Source material »
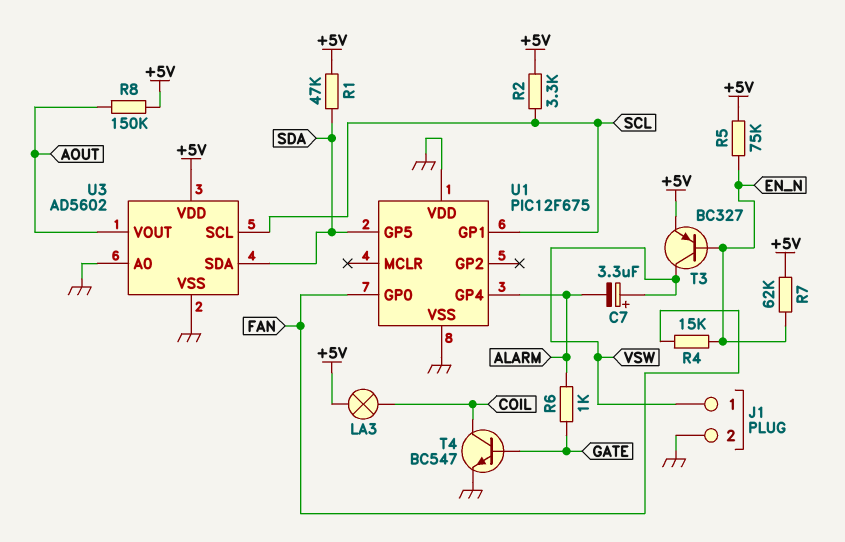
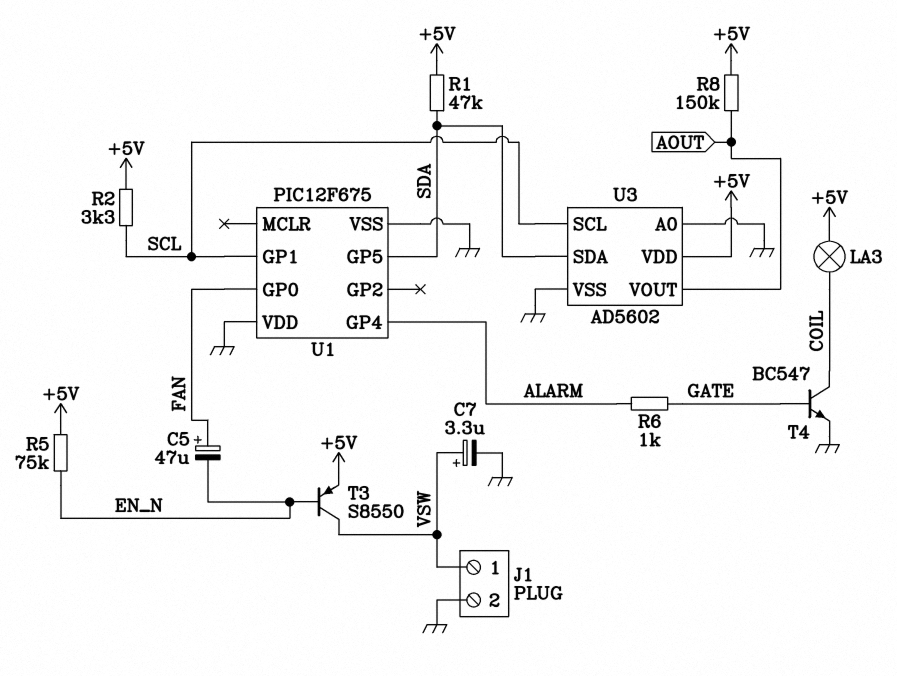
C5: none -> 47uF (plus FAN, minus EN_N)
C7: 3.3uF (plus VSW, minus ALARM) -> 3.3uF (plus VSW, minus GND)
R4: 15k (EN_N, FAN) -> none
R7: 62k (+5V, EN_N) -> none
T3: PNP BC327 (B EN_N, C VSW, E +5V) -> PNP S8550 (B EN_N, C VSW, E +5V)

Exercise directions » Print the material above once more, exactly, minus the pictures.

Output below »
C5: none -> 47uF (plus FAN, minus EN_N)
C7: 3.3uF (plus VSW, minus ALARM) -> 3.3uF (plus VSW, minus GND)
R4: 15k (EN_N, FAN) -> none
R7: 62k (+5V, EN_N) -> none
T3: PNP BC327 (B EN_N, C VSW, E +5V) -> PNP S8550 (B EN_N, C VSW, E +5V)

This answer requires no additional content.